» **TASK DIRECTIONS**
Range to copy from the entries below: the line containing "BT3 pin RXD: B0 -> B6" through the line containing "TFT1: ST7789 -> ST7735", inclusive. Retype only those lines, exactly, without any images.

» **MATERIAL FOR THE TASK**

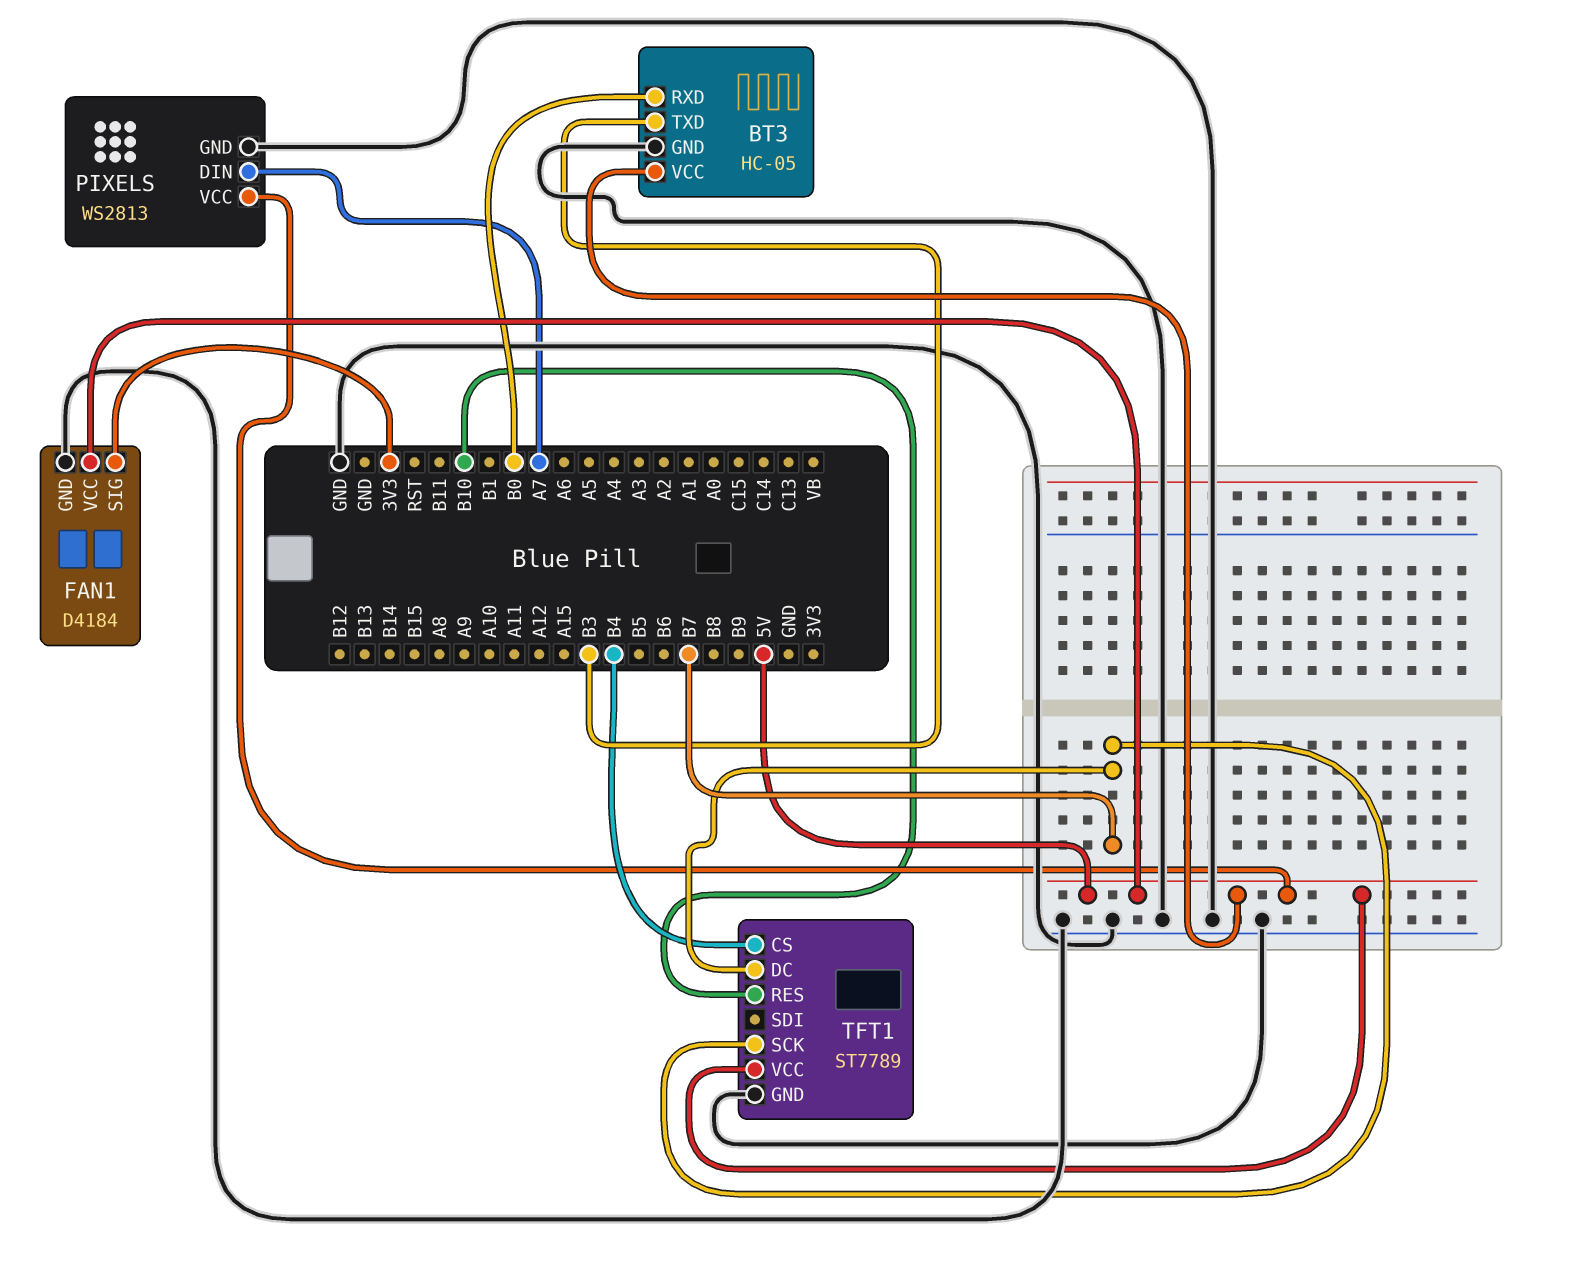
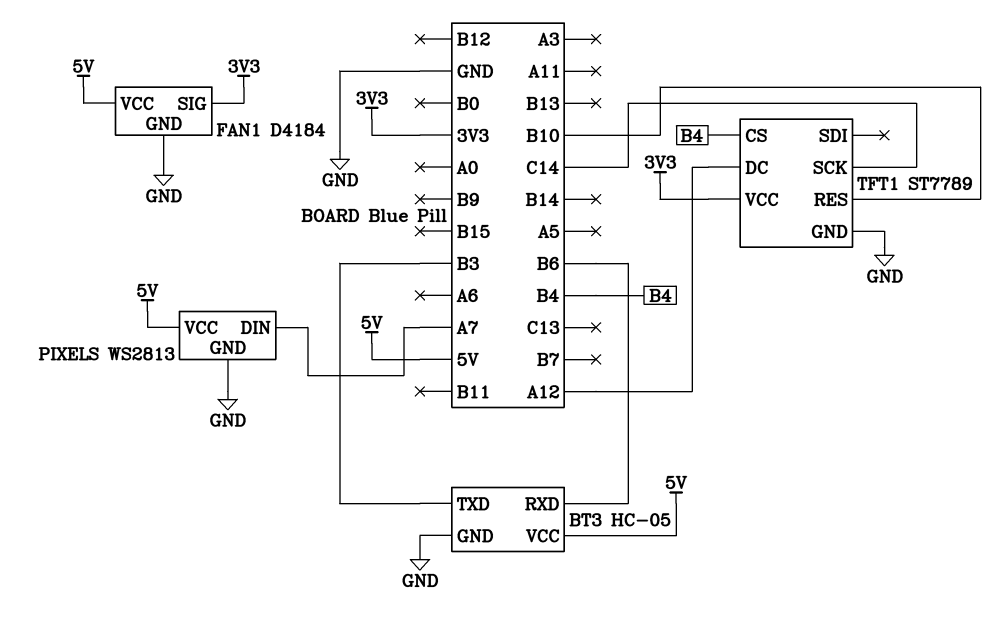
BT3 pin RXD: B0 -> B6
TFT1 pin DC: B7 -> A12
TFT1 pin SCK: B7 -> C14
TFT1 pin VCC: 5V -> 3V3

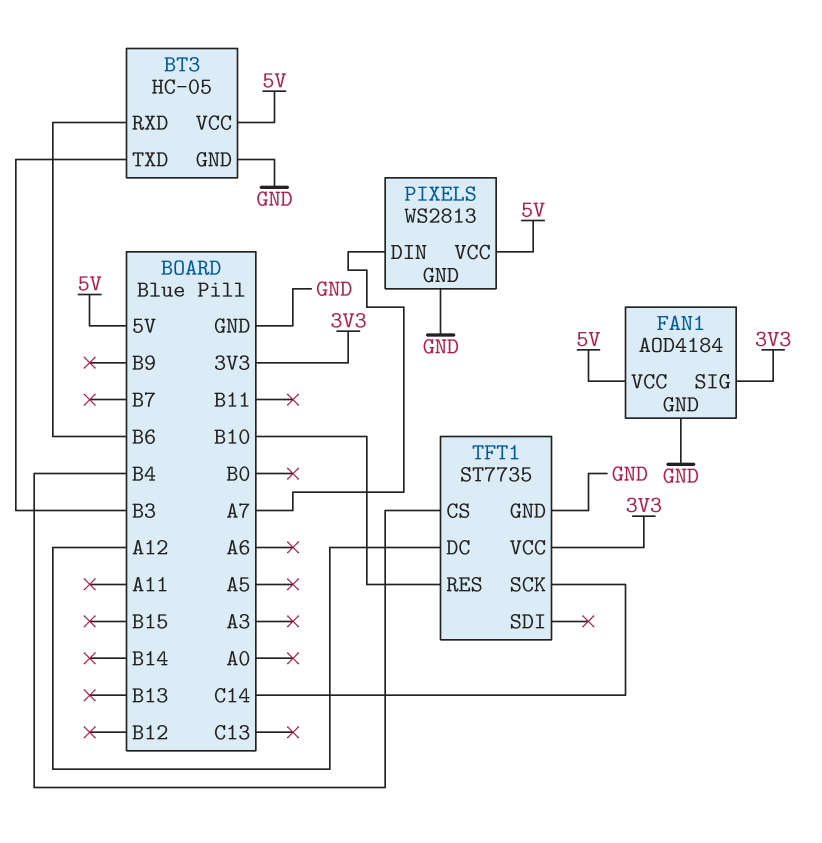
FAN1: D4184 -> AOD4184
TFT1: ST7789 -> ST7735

* * *

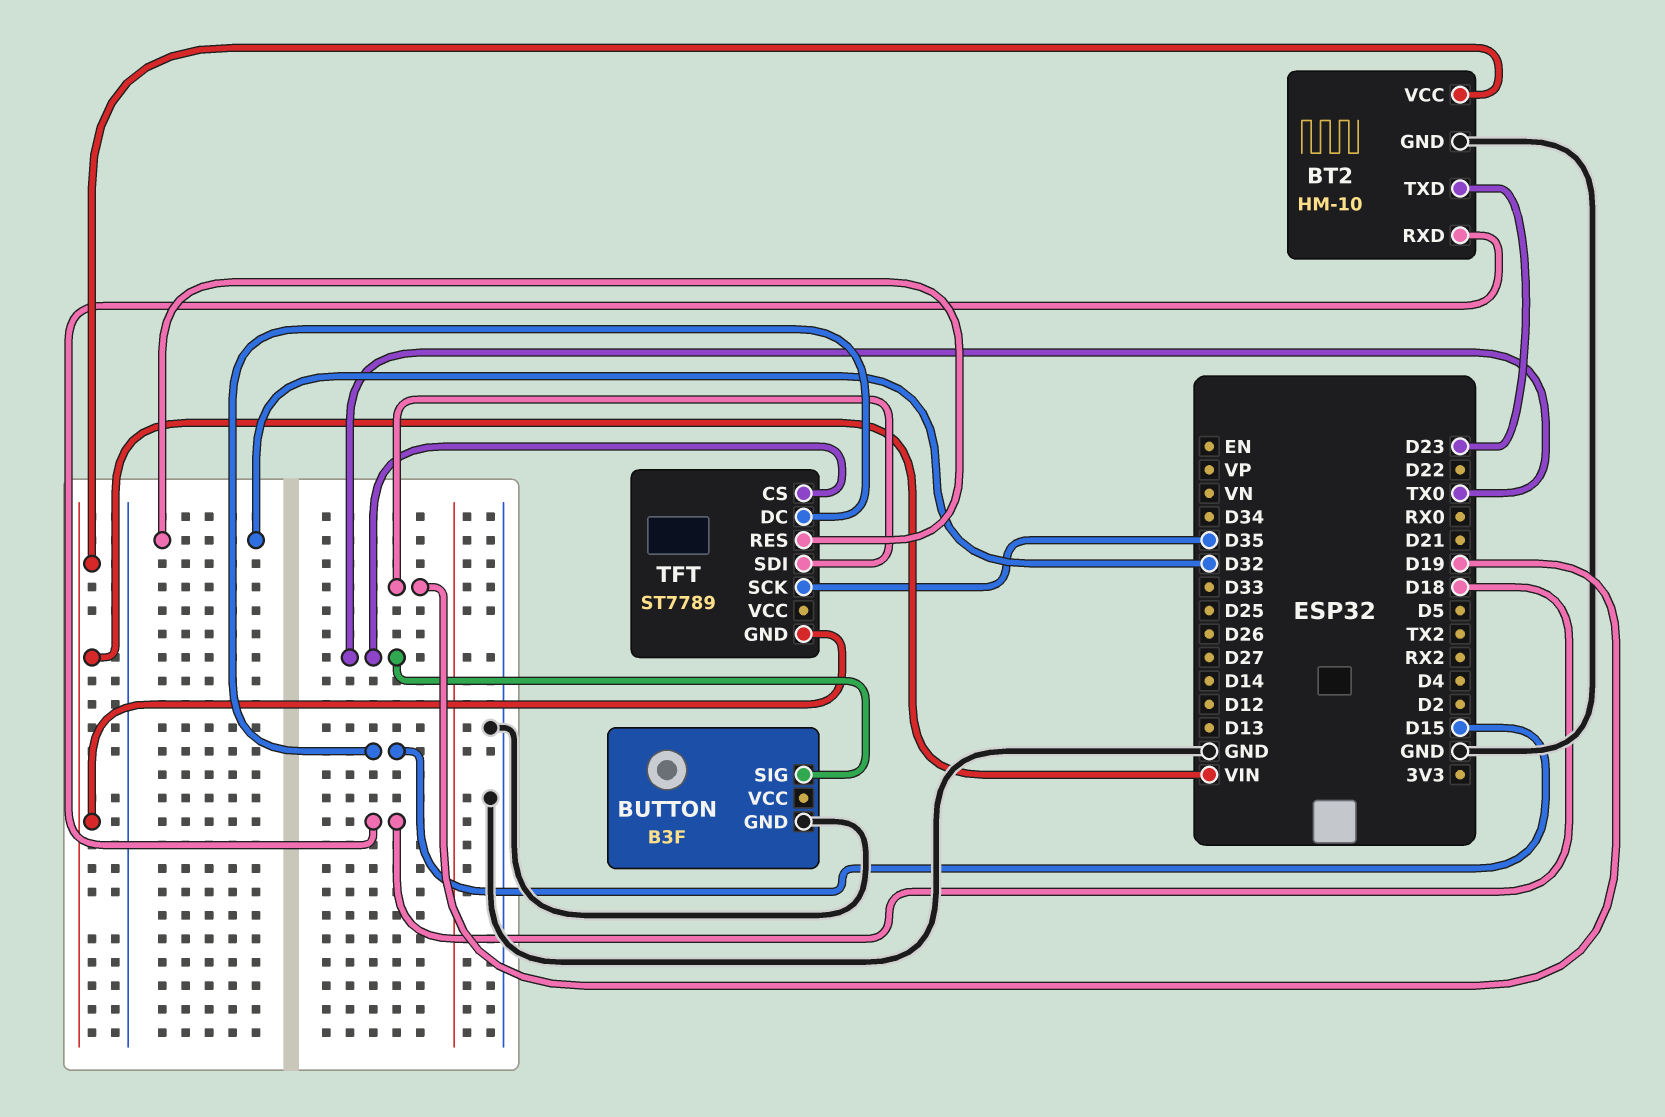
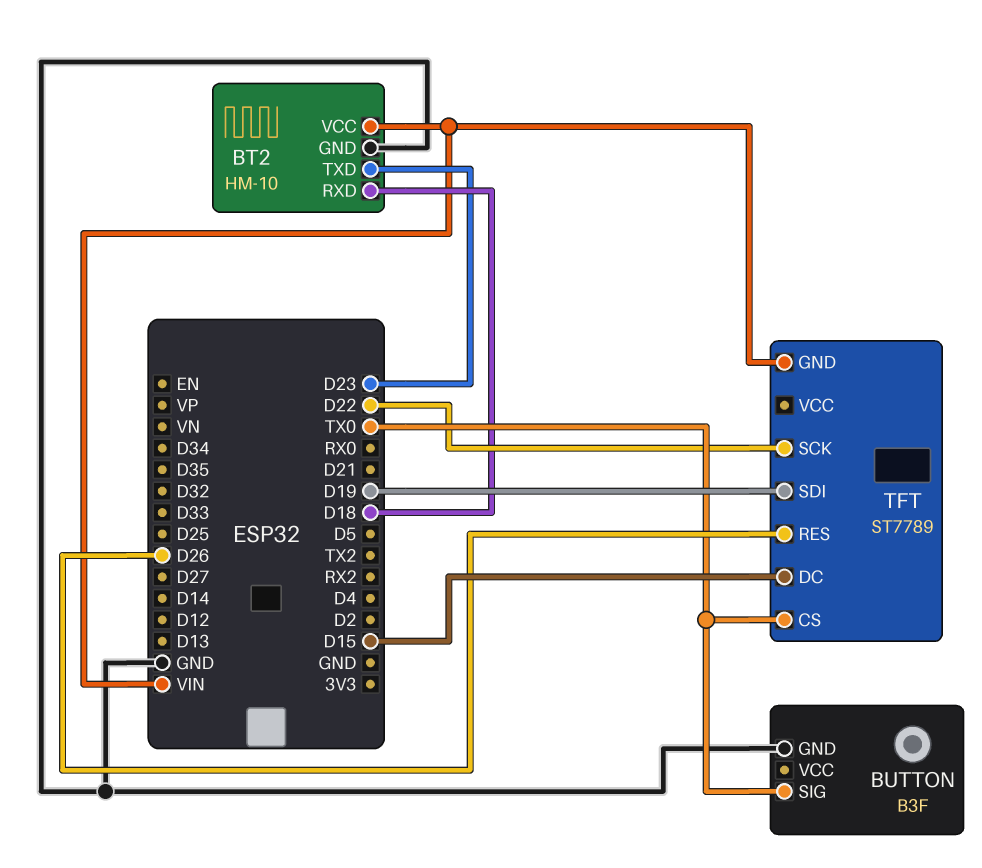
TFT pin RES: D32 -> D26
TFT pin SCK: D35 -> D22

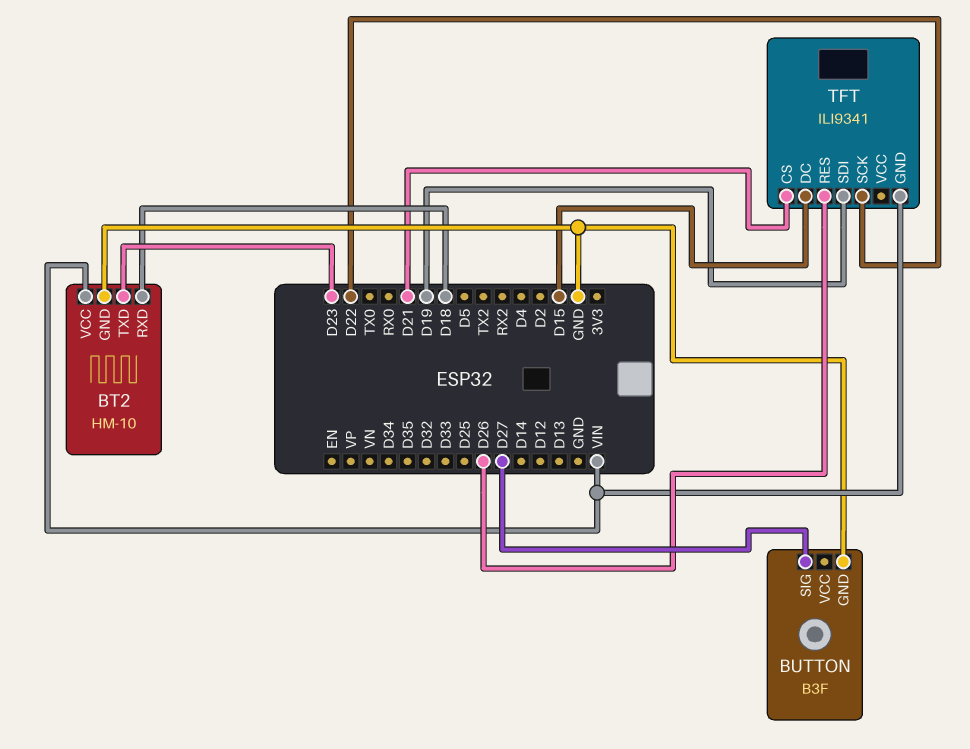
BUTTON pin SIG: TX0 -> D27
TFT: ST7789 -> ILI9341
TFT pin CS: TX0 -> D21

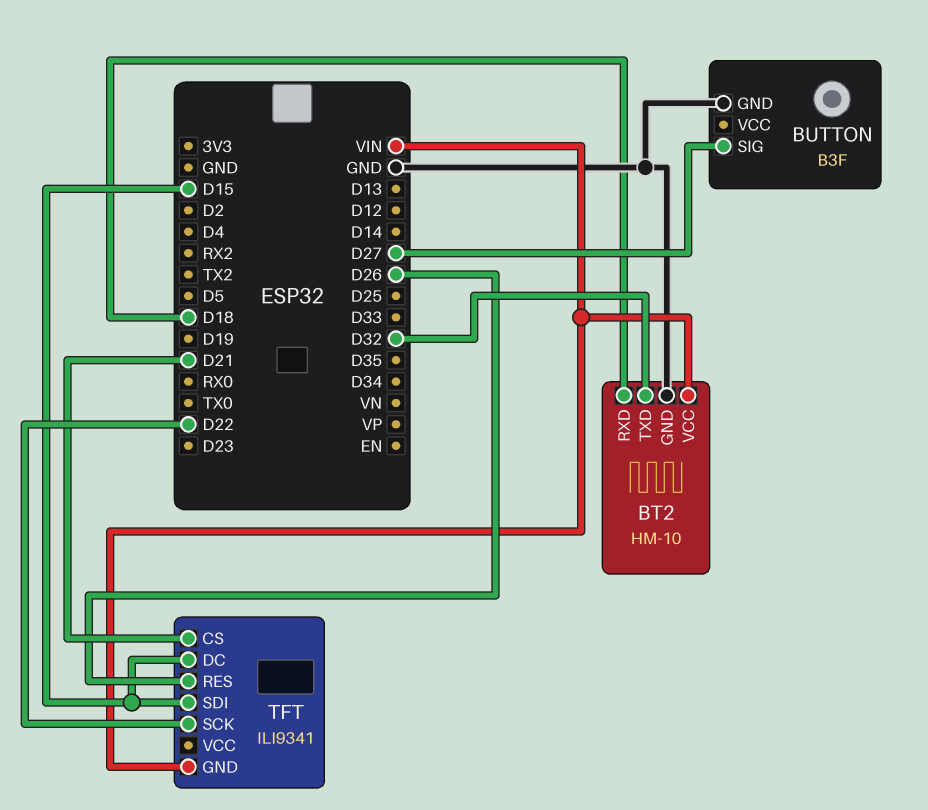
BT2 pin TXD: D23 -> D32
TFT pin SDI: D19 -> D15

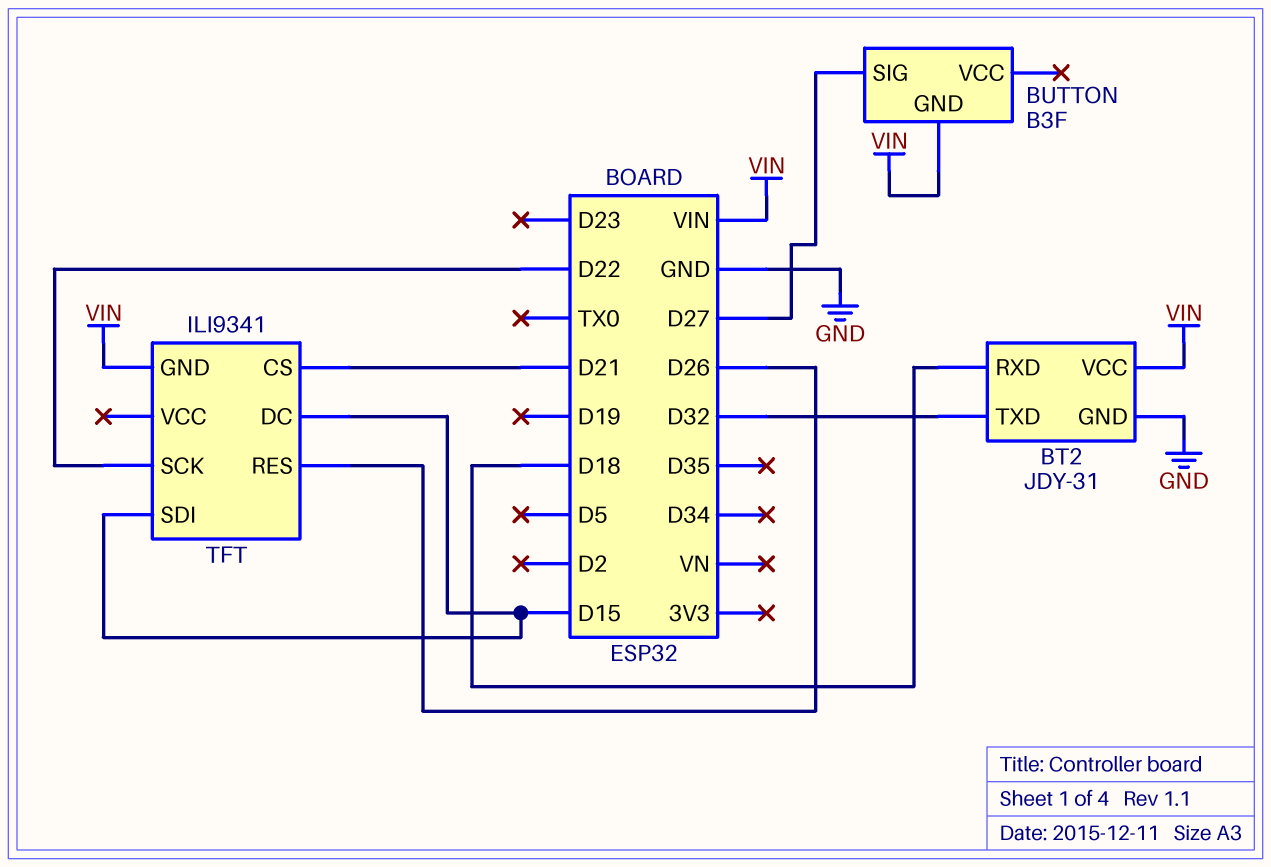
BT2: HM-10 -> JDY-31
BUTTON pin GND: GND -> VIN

» **WRITTEN RESPONSE**
BT3 pin RXD: B0 -> B6
TFT1 pin DC: B7 -> A12
TFT1 pin SCK: B7 -> C14
TFT1 pin VCC: 5V -> 3V3

FAN1: D4184 -> AOD4184
TFT1: ST7789 -> ST7735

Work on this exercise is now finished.